**Exercise**
Needed from the data below: every line from the one with "orange fork: 6 -> 3" up to and including the one with "red pear: 7 -> 9", repeated exactly and with nothing else.

**Excerpted data**
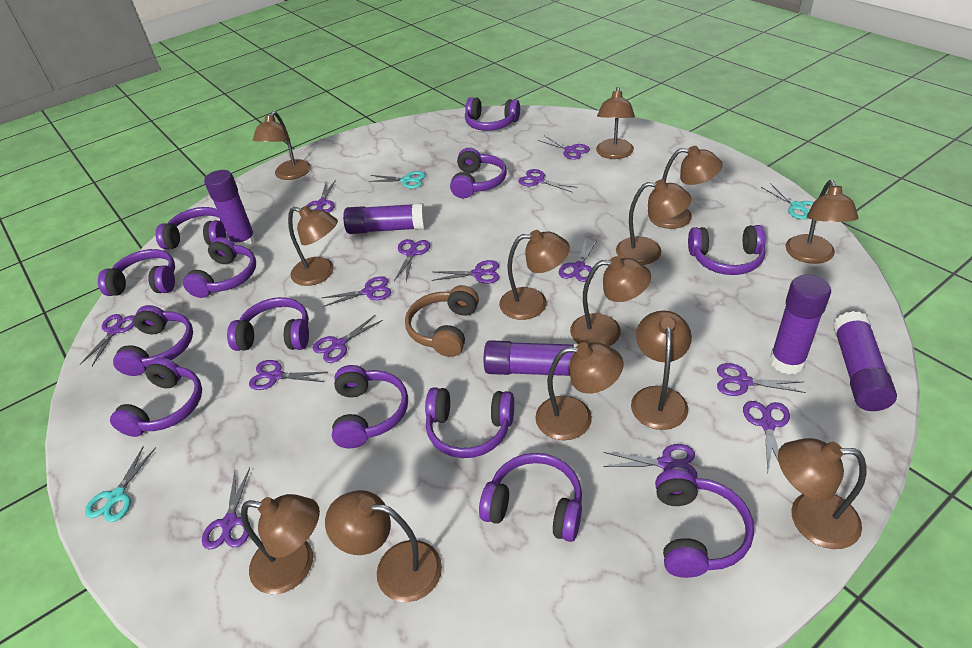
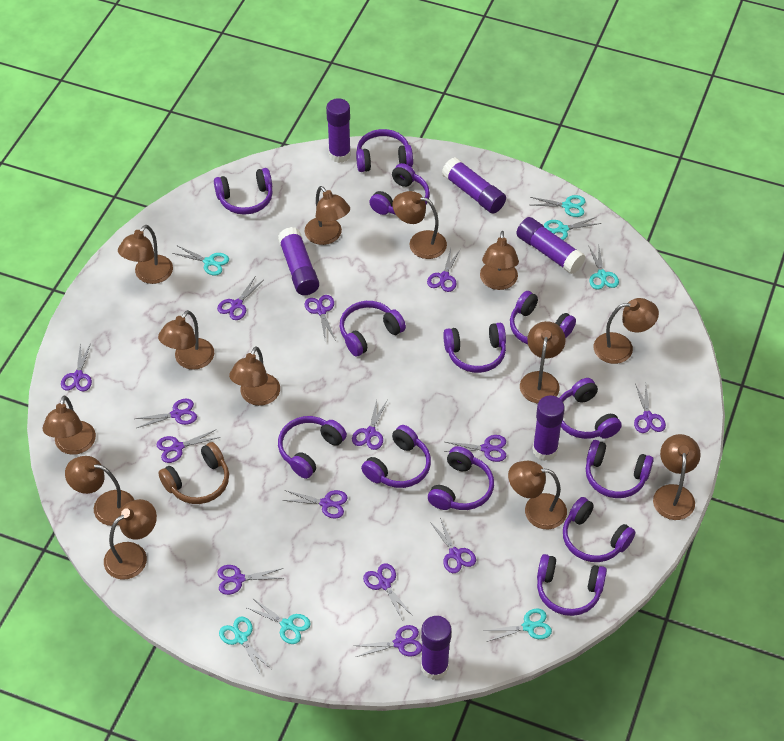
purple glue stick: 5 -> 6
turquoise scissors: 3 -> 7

==

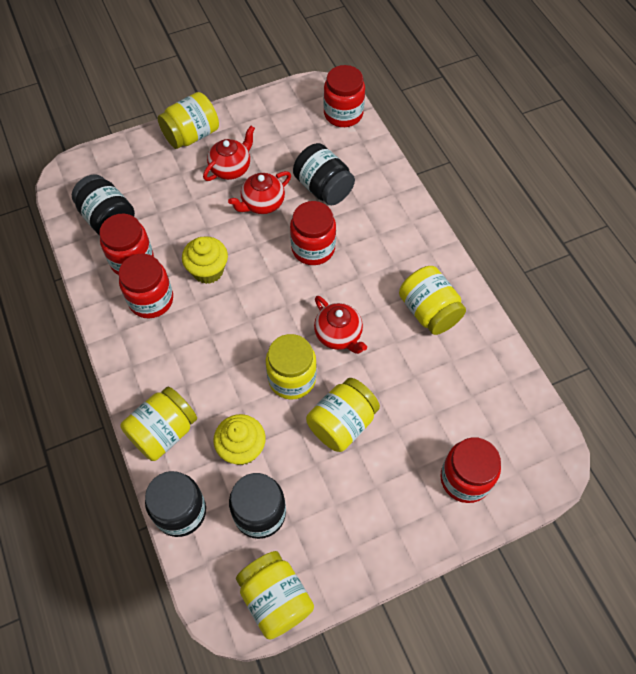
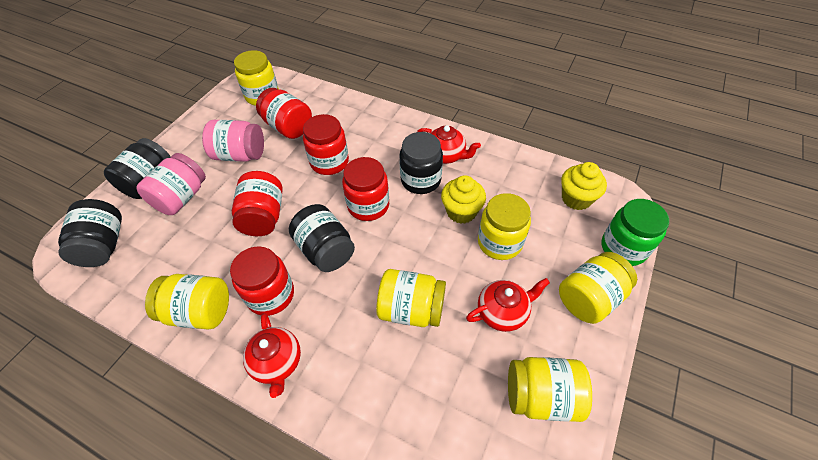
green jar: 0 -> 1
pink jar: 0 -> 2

==

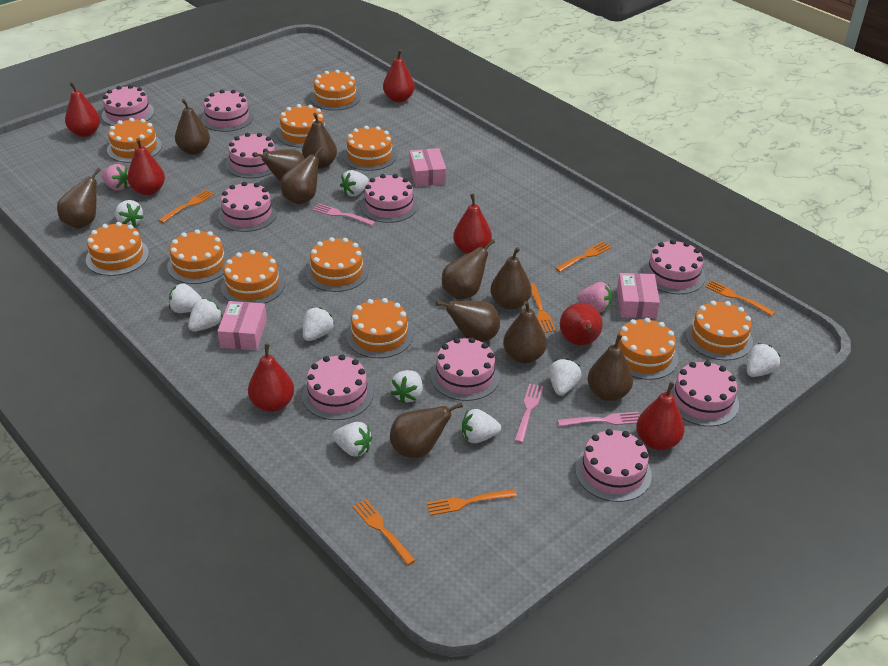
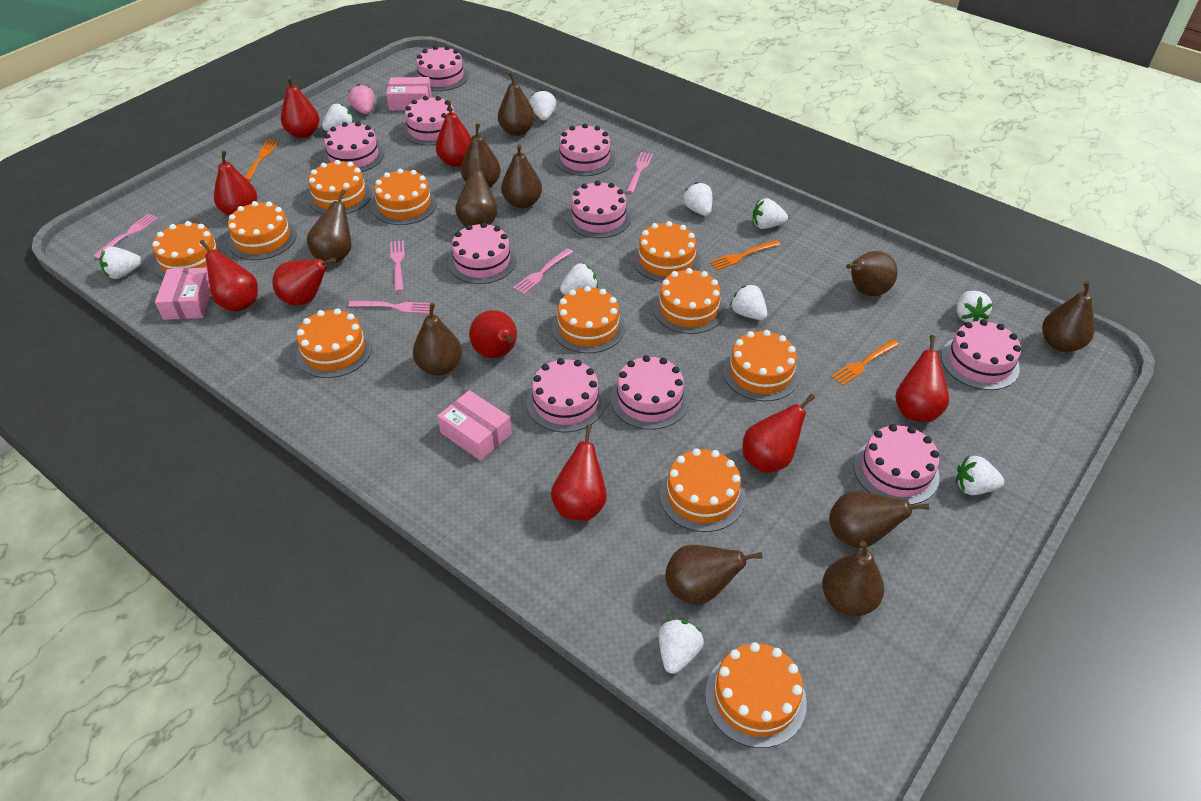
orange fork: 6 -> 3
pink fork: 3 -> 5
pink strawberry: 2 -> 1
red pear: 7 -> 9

**Output of the task**
orange fork: 6 -> 3
pink fork: 3 -> 5
pink strawberry: 2 -> 1
red pear: 7 -> 9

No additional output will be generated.